> _DIRECTIONS FOR THIS TASK_
One part of the entries below is wanted: the lines from the one containing "D105: diode 1N4004" through the one containing "V2: 12V (plus". Write those out exactly and nothing else.
╭─ EXERCISE INPUTS
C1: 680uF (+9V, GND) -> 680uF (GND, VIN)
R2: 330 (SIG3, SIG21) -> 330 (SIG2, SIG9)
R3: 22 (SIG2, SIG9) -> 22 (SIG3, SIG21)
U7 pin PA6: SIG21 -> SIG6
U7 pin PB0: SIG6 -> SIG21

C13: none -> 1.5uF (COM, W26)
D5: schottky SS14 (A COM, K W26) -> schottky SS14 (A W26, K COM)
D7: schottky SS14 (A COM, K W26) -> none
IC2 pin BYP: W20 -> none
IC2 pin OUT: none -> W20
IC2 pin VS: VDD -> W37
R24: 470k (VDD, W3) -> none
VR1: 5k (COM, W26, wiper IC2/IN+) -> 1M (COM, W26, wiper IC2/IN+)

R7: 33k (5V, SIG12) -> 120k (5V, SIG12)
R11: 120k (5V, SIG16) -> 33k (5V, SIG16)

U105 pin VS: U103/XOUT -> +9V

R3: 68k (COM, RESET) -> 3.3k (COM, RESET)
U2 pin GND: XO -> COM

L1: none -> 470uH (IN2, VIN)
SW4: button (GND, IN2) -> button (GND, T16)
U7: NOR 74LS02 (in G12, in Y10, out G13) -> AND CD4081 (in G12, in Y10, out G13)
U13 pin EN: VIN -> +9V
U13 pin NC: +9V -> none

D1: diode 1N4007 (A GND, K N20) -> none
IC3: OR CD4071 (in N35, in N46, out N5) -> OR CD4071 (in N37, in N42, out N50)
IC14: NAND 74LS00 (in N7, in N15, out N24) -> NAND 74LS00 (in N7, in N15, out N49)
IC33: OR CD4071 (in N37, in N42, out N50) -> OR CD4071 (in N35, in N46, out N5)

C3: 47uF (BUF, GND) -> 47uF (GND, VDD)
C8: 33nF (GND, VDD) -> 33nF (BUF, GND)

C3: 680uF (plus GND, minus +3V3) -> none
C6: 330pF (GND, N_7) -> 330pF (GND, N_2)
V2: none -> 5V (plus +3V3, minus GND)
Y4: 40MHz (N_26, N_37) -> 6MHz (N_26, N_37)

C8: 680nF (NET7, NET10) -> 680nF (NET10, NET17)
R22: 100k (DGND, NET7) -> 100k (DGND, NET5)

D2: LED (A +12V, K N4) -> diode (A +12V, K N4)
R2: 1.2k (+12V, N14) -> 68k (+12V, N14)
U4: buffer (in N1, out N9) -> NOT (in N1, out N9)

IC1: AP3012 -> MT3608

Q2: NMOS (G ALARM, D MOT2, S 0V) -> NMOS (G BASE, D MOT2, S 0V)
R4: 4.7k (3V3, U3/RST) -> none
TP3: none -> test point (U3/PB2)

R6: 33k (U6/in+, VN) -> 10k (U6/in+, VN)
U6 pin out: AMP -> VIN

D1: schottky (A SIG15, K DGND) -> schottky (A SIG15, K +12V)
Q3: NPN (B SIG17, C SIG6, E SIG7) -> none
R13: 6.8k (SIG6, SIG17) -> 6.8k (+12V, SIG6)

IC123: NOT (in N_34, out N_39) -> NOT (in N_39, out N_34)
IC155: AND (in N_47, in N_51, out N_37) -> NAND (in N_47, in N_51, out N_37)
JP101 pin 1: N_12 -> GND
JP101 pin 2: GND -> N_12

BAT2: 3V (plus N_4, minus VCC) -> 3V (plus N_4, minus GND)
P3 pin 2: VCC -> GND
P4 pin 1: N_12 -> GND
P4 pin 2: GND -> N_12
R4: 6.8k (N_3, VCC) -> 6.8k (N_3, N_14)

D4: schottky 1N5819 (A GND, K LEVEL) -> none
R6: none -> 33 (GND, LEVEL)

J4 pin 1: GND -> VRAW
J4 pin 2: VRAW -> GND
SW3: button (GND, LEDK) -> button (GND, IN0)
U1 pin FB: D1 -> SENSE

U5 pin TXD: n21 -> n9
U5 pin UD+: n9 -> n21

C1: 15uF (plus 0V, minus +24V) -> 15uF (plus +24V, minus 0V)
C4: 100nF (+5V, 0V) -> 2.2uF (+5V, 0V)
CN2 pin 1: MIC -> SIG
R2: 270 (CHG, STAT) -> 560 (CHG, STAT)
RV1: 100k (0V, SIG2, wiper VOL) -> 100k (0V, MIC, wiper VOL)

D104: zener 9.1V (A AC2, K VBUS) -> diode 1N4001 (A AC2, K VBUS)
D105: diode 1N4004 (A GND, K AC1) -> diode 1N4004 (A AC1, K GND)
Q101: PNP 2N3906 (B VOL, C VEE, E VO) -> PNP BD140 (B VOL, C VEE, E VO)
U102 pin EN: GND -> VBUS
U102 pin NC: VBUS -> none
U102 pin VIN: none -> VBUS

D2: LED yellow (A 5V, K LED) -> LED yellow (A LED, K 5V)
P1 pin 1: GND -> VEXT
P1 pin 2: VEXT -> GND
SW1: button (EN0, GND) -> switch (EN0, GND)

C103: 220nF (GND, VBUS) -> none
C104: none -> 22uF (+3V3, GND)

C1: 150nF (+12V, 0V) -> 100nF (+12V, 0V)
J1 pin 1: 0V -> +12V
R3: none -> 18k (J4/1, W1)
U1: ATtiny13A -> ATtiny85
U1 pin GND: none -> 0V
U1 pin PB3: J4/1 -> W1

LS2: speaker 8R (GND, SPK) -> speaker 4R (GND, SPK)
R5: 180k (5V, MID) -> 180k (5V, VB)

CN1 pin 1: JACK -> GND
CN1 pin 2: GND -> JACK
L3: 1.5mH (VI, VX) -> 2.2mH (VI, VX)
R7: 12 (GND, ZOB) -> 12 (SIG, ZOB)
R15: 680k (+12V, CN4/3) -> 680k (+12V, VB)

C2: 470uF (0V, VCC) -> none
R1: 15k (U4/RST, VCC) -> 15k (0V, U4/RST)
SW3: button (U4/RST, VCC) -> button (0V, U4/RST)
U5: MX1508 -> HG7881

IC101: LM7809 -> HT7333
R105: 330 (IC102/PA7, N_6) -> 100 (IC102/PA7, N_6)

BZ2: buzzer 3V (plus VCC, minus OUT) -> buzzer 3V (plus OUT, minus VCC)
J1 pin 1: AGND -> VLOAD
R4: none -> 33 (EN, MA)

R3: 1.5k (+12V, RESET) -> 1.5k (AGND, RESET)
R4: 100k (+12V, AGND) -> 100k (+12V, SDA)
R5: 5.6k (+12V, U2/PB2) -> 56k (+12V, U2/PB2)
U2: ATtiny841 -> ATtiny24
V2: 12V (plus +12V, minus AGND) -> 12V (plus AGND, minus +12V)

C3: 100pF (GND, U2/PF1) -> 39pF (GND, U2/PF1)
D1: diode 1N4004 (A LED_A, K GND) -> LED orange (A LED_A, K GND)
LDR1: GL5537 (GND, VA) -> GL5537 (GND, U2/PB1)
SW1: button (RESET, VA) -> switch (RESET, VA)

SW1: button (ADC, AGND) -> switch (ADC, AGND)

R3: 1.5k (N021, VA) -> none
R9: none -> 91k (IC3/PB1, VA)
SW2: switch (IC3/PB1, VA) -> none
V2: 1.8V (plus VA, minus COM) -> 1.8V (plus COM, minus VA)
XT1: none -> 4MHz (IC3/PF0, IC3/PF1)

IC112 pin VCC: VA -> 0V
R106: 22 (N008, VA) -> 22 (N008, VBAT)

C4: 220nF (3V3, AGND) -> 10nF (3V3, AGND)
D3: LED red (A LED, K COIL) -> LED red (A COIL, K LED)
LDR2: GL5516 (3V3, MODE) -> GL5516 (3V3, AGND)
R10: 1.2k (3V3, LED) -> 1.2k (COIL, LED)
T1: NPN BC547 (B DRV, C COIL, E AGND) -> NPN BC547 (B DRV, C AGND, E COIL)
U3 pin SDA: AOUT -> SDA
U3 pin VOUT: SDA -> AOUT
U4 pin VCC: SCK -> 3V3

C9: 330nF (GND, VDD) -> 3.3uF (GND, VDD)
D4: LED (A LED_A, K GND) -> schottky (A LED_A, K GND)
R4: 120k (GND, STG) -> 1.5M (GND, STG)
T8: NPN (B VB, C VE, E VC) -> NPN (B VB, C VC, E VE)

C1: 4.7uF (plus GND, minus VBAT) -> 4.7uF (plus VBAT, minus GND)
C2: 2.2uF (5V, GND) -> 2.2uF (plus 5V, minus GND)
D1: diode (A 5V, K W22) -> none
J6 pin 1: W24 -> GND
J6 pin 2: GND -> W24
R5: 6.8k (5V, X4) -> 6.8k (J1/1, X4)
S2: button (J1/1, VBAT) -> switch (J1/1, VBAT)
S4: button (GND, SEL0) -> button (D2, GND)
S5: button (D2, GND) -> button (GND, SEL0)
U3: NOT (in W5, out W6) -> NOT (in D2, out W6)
╰─
> _EXERCISE RESPONSE_
D105: diode 1N4004 (A GND, K AC1) -> diode 1N4004 (A AC1, K GND)
Q101: PNP 2N3906 (B VOL, C VEE, E VO) -> PNP BD140 (B VOL, C VEE, E VO)
U102 pin EN: GND -> VBUS
U102 pin NC: VBUS -> none
U102 pin VIN: none -> VBUS

D2: LED yellow (A 5V, K LED) -> LED yellow (A LED, K 5V)
P1 pin 1: GND -> VEXT
P1 pin 2: VEXT -> GND
SW1: button (EN0, GND) -> switch (EN0, GND)

C103: 220nF (GND, VBUS) -> none
C104: none -> 22uF (+3V3, GND)

C1: 150nF (+12V, 0V) -> 100nF (+12V, 0V)
J1 pin 1: 0V -> +12V
R3: none -> 18k (J4/1, W1)
U1: ATtiny13A -> ATtiny85
U1 pin GND: none -> 0V
U1 pin PB3: J4/1 -> W1

LS2: speaker 8R (GND, SPK) -> speaker 4R (GND, SPK)
R5: 180k (5V, MID) -> 180k (5V, VB)

CN1 pin 1: JACK -> GND
CN1 pin 2: GND -> JACK
L3: 1.5mH (VI, VX) -> 2.2mH (VI, VX)
R7: 12 (GND, ZOB) -> 12 (SIG, ZOB)
R15: 680k (+12V, CN4/3) -> 680k (+12V, VB)

C2: 470uF (0V, VCC) -> none
R1: 15k (U4/RST, VCC) -> 15k (0V, U4/RST)
SW3: button (U4/RST, VCC) -> button (0V, U4/RST)
U5: MX1508 -> HG7881

IC101: LM7809 -> HT7333
R105: 330 (IC102/PA7, N_6) -> 100 (IC102/PA7, N_6)

BZ2: buzzer 3V (plus VCC, minus OUT) -> buzzer 3V (plus OUT, minus VCC)
J1 pin 1: AGND -> VLOAD
R4: none -> 33 (EN, MA)

R3: 1.5k (+12V, RESET) -> 1.5k (AGND, RESET)
R4: 100k (+12V, AGND) -> 100k (+12V, SDA)
R5: 5.6k (+12V, U2/PB2) -> 56k (+12V, U2/PB2)
U2: ATtiny841 -> ATtiny24
V2: 12V (plus +12V, minus AGND) -> 12V (plus AGND, minus +12V)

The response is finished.